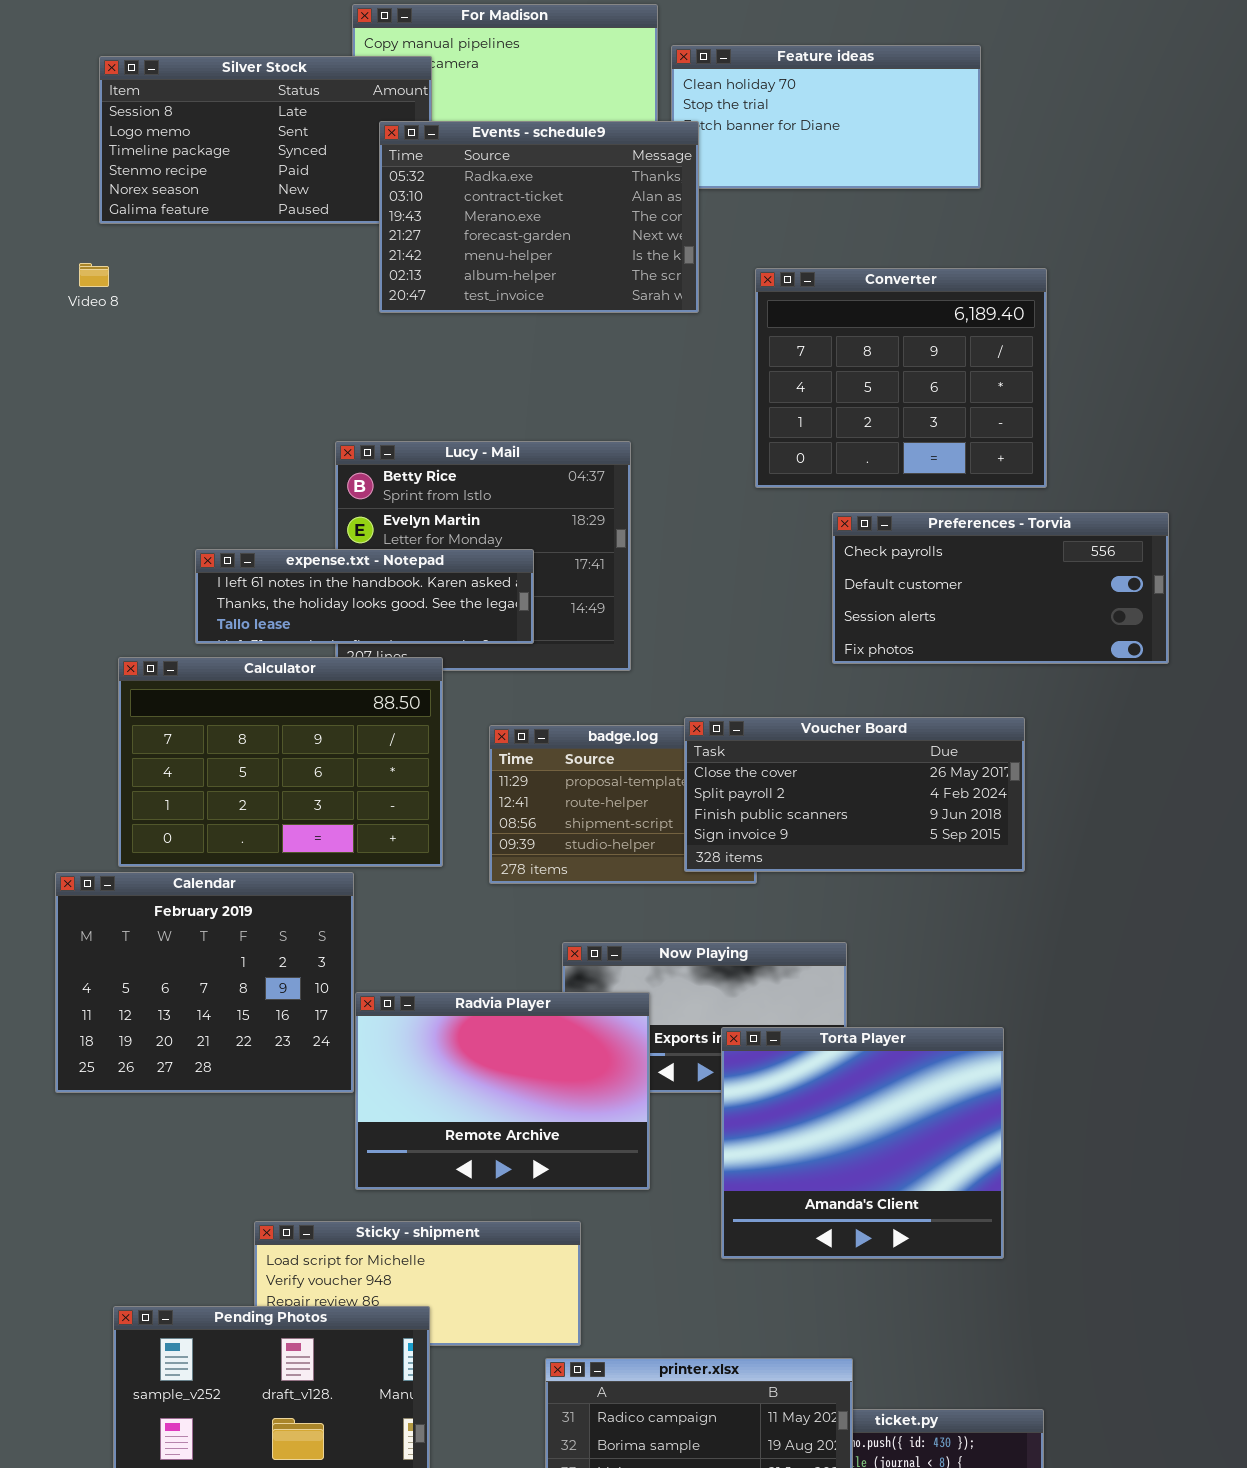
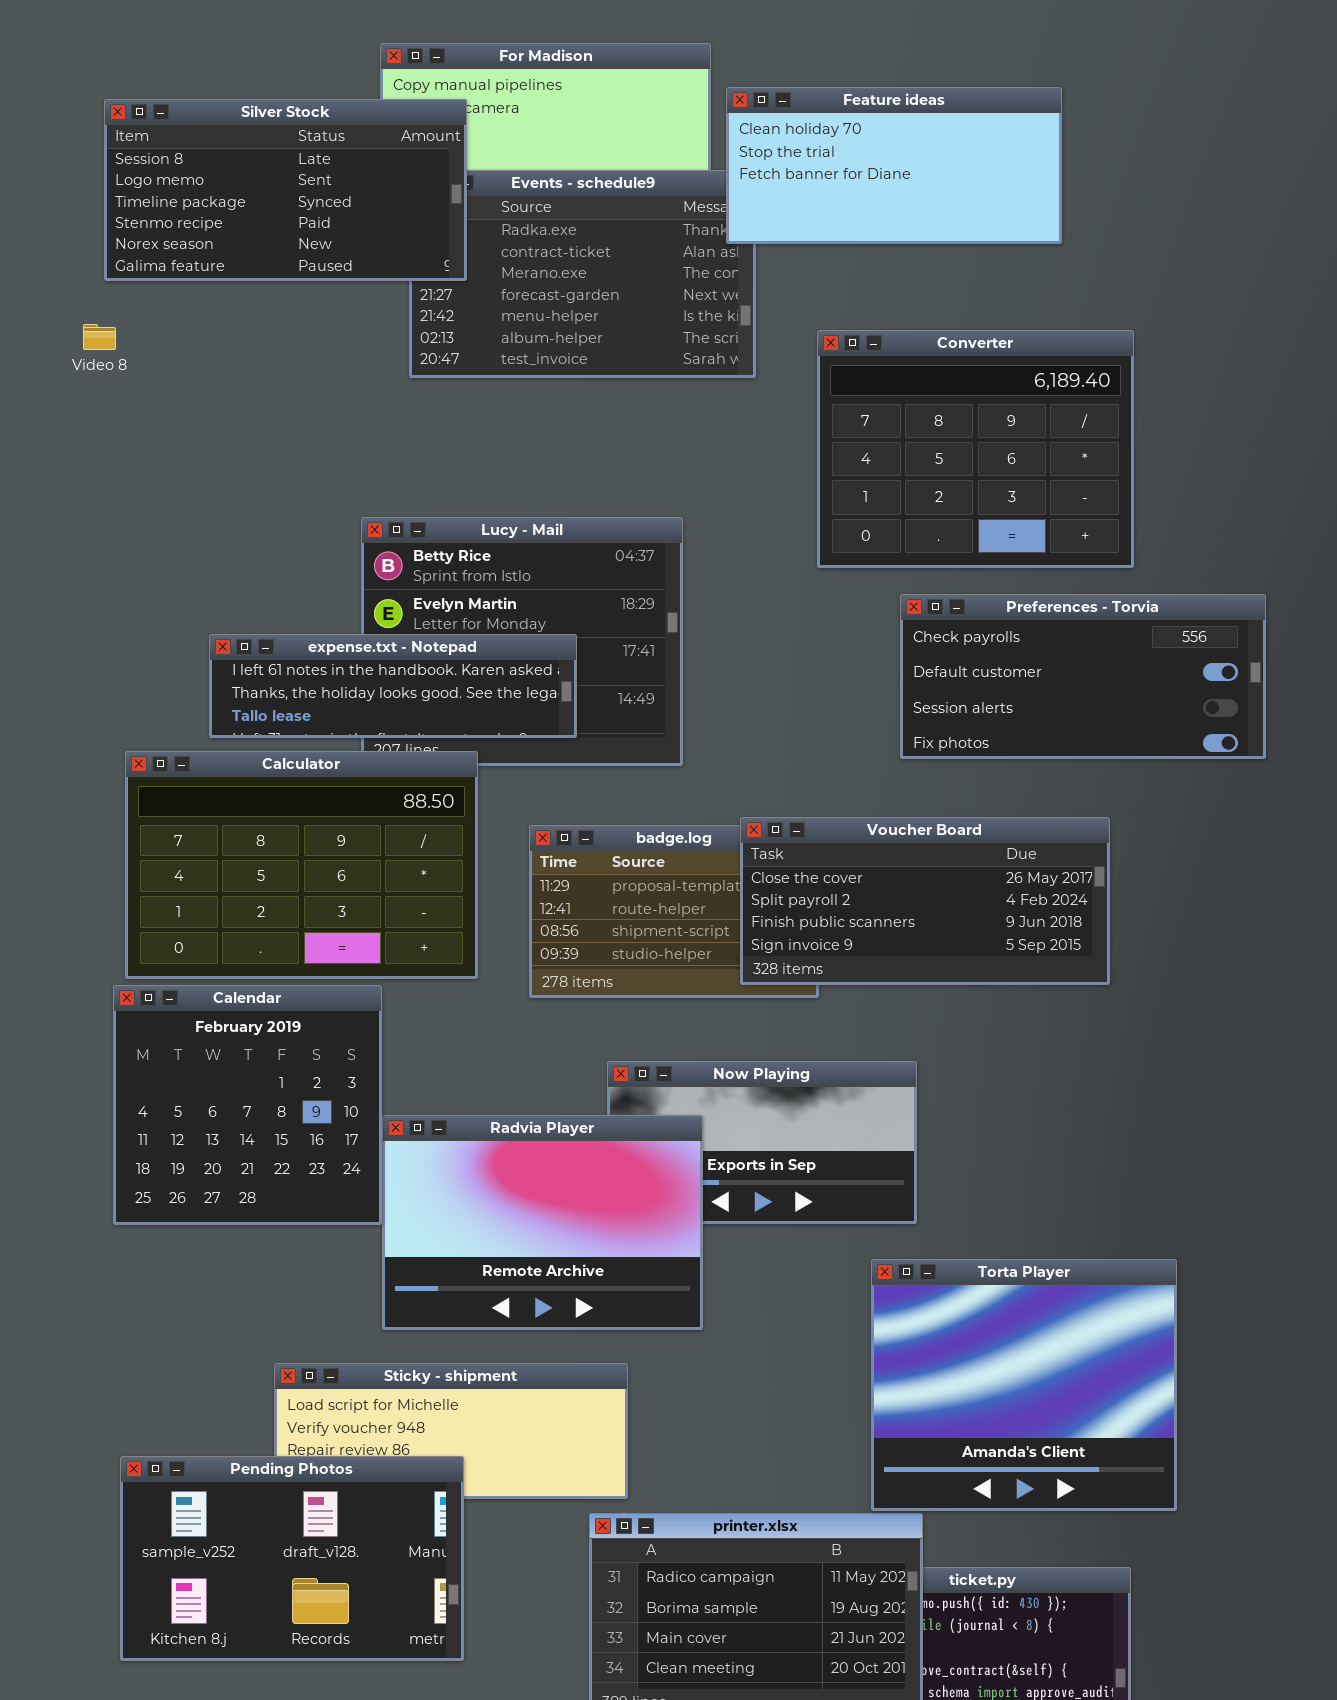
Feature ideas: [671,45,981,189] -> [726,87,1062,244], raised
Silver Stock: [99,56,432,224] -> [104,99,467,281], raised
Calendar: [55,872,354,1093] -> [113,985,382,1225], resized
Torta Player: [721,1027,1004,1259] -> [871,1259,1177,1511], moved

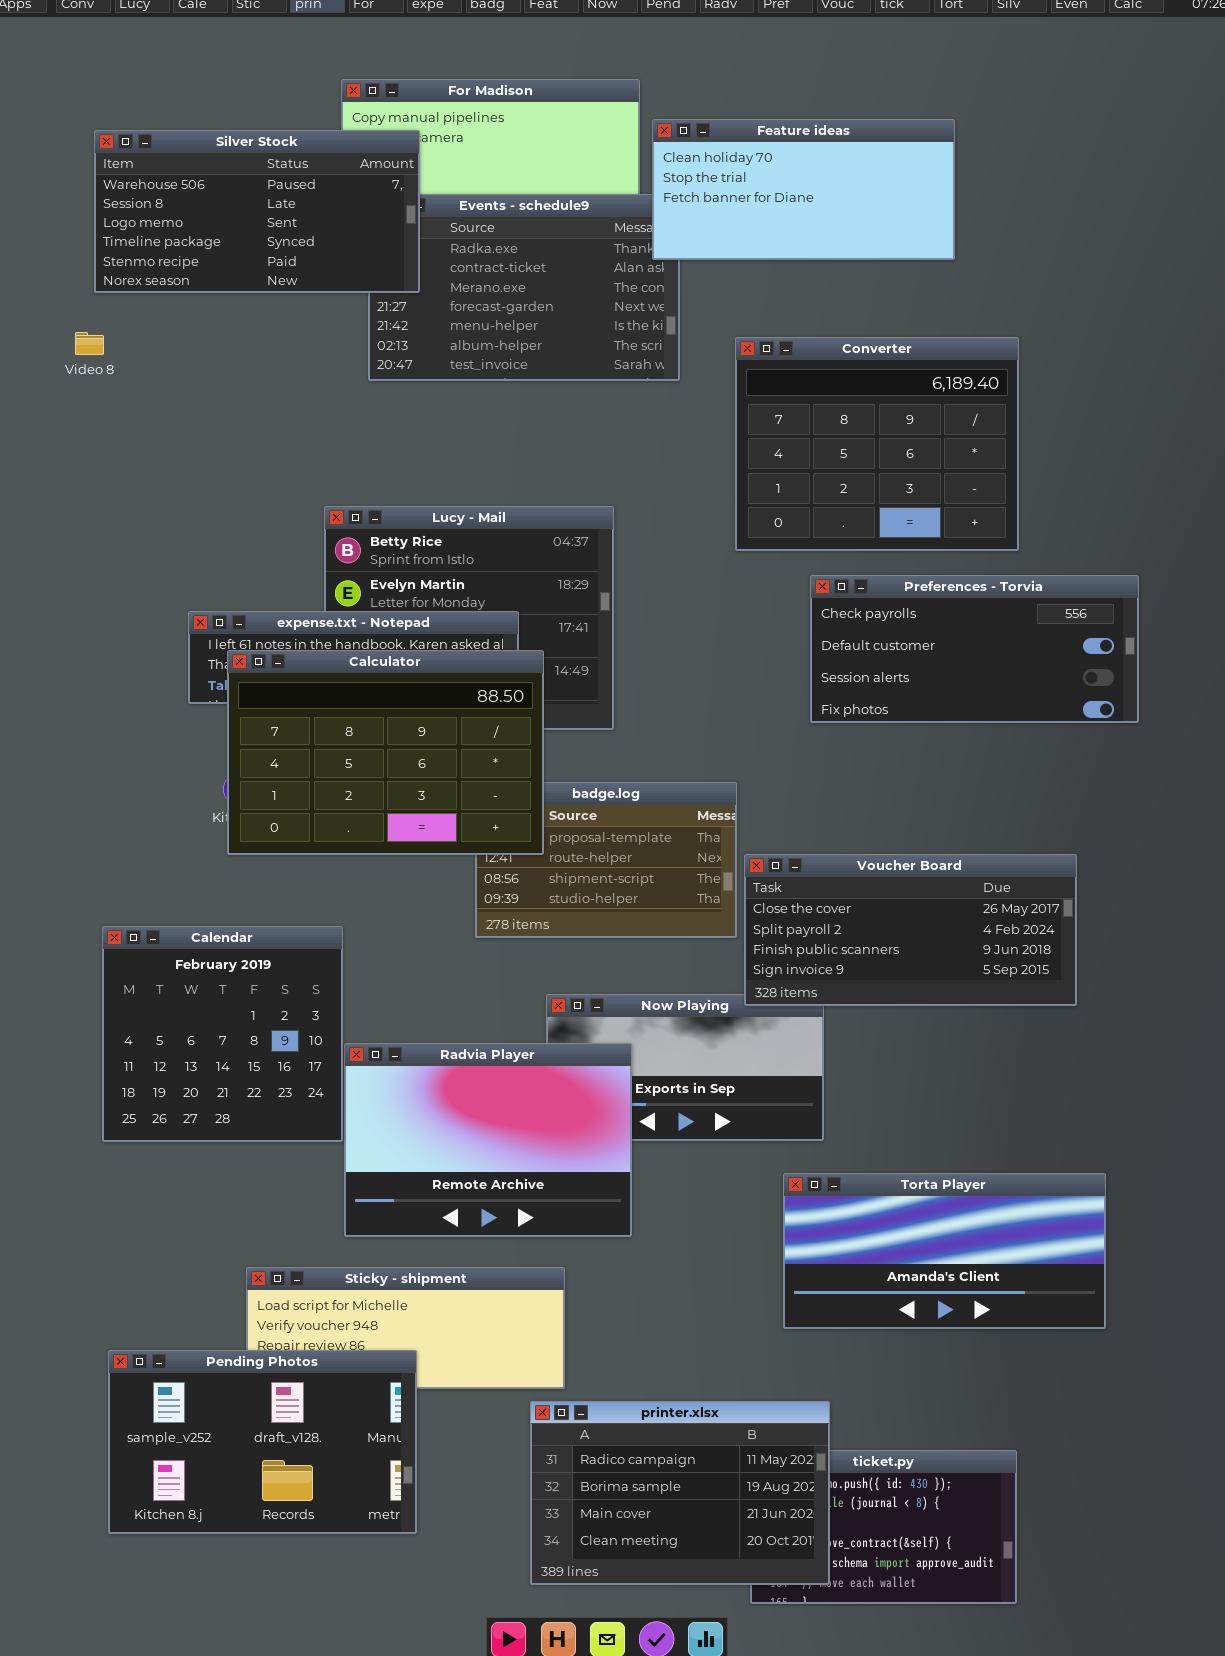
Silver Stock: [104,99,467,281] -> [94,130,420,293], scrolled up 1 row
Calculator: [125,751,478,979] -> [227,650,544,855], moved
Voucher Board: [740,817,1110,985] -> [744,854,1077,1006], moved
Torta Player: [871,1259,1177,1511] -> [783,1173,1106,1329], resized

* [WHAT YOU SHOULD DO]: Report every line containing the word "resized" from the listing above.

* [PROBLEM SOLUTION]:
Calendar: [55,872,354,1093] -> [113,985,382,1225], resized
Torta Player: [871,1259,1177,1511] -> [783,1173,1106,1329], resized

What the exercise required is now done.